------ GIVEN RECORDS
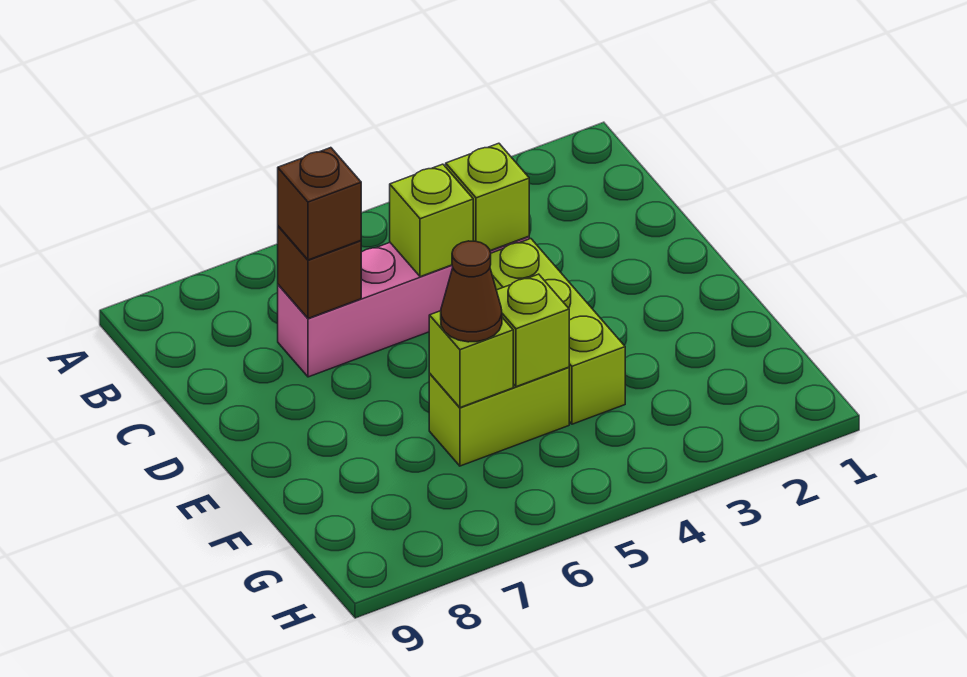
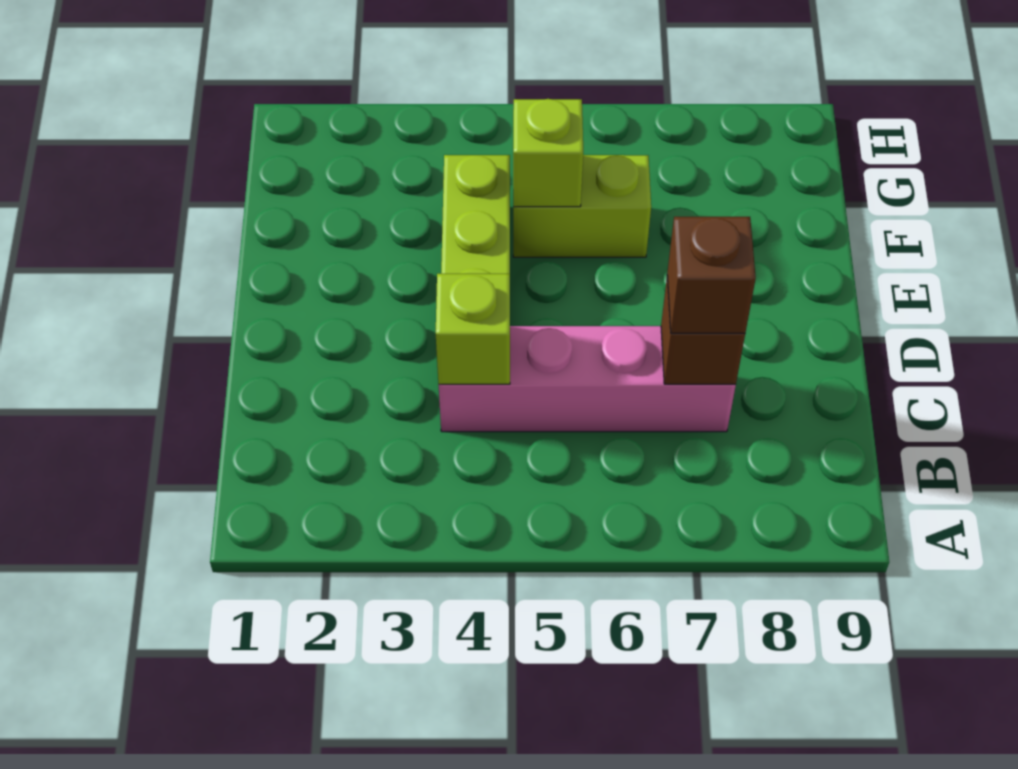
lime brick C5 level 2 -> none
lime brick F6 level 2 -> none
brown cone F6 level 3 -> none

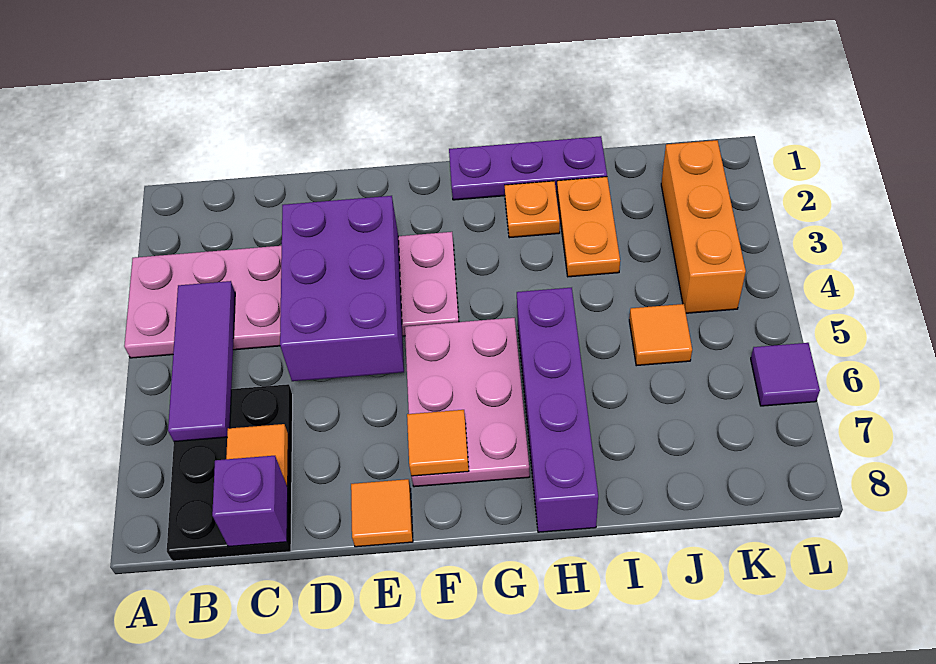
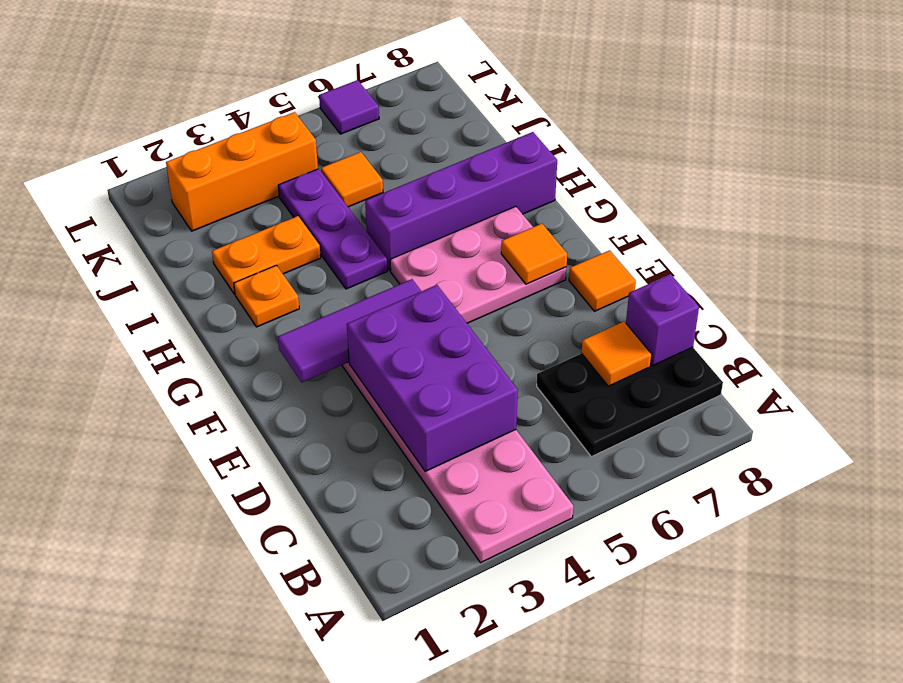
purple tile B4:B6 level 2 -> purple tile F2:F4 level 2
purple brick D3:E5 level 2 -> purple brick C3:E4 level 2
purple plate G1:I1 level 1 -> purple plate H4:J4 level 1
------------
------ GIVEN RECORDS
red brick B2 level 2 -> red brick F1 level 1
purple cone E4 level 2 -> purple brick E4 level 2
------------
------ GIVEN RECORDS
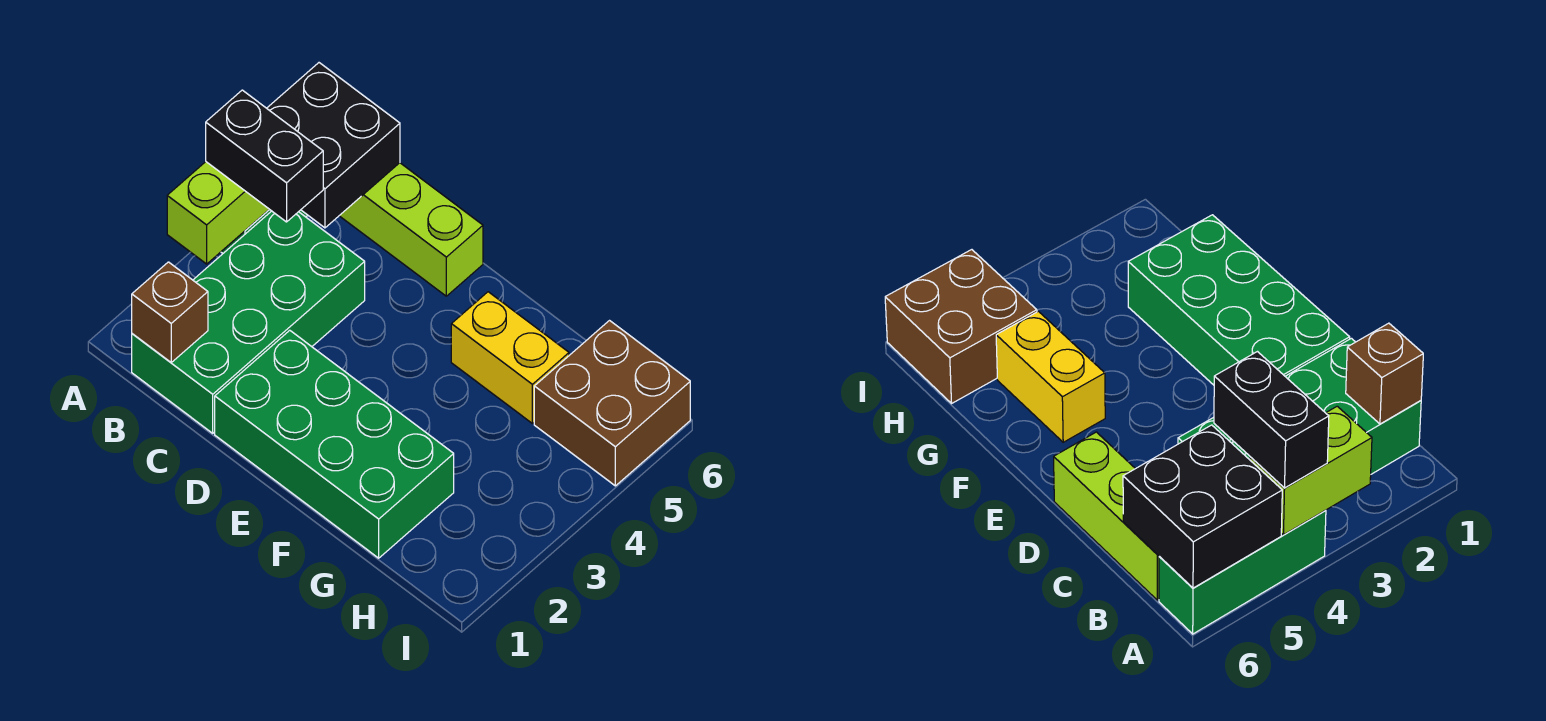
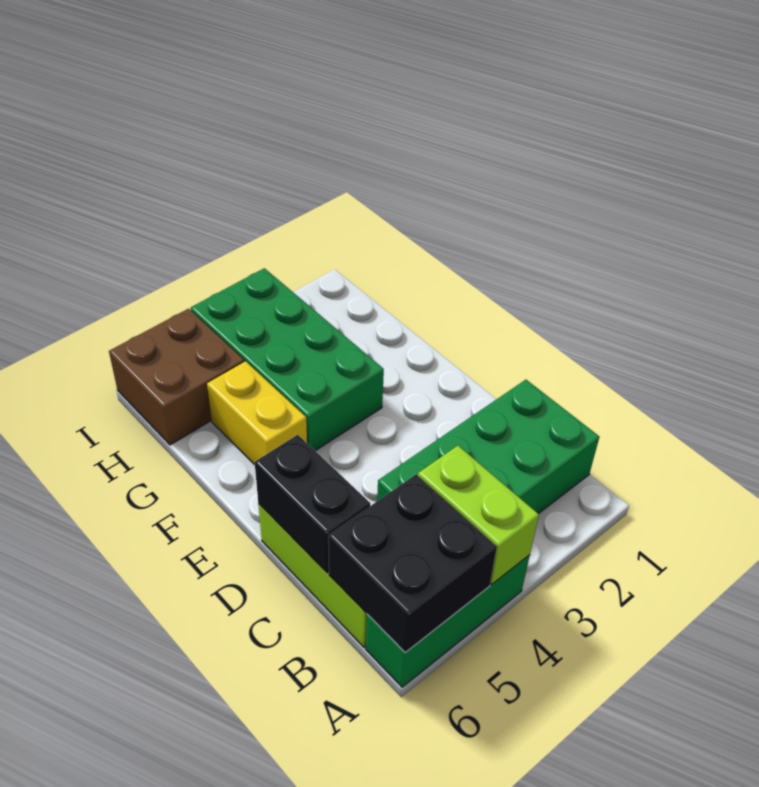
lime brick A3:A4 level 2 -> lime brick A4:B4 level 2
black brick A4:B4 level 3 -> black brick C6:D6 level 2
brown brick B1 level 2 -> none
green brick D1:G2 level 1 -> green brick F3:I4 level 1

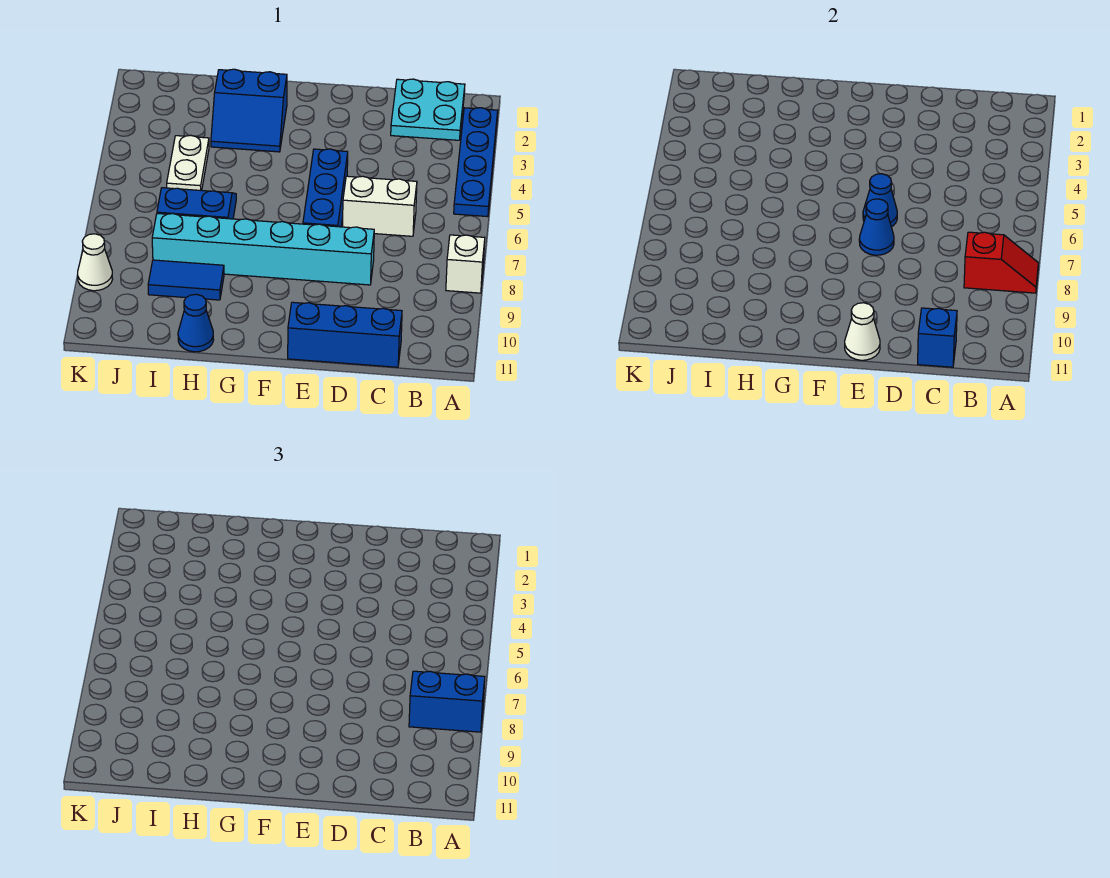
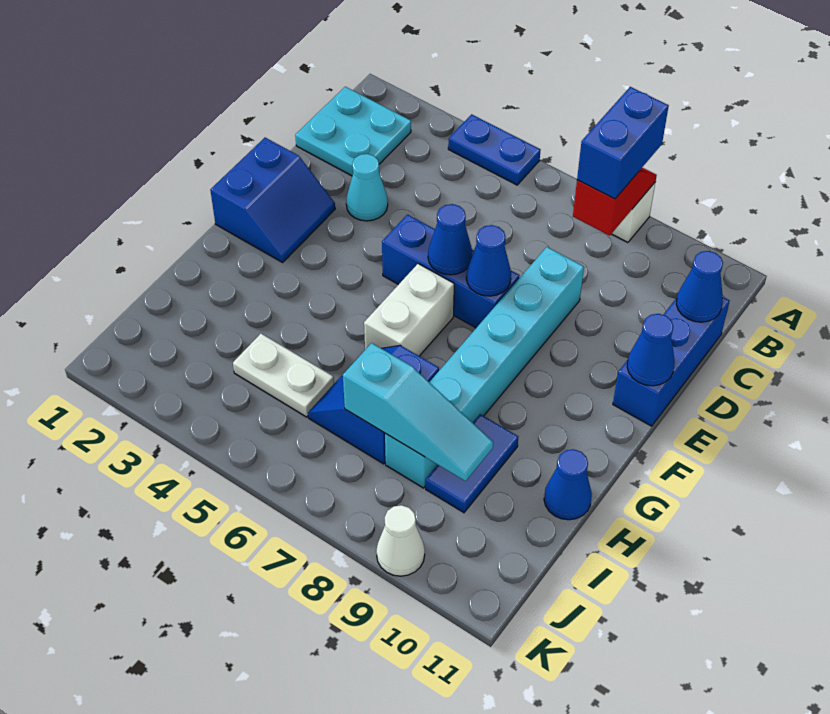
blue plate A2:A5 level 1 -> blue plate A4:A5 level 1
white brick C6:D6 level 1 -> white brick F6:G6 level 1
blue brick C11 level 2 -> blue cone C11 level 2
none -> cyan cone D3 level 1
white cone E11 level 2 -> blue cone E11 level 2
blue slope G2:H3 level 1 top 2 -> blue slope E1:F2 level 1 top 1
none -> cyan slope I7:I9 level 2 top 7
------------
_YOUR INSTRUCTIONS_
Go down the entries above from the line containing "lime brick C5 level 2 -> none" to the line containing "purple plate G1:I1" and write out each line exactly, leaving pictures out.

_WRITTEN RESPONSE_
lime brick C5 level 2 -> none
lime brick F6 level 2 -> none
brown cone F6 level 3 -> none

purple tile B4:B6 level 2 -> purple tile F2:F4 level 2
purple brick D3:E5 level 2 -> purple brick C3:E4 level 2
purple plate G1:I1 level 1 -> purple plate H4:J4 level 1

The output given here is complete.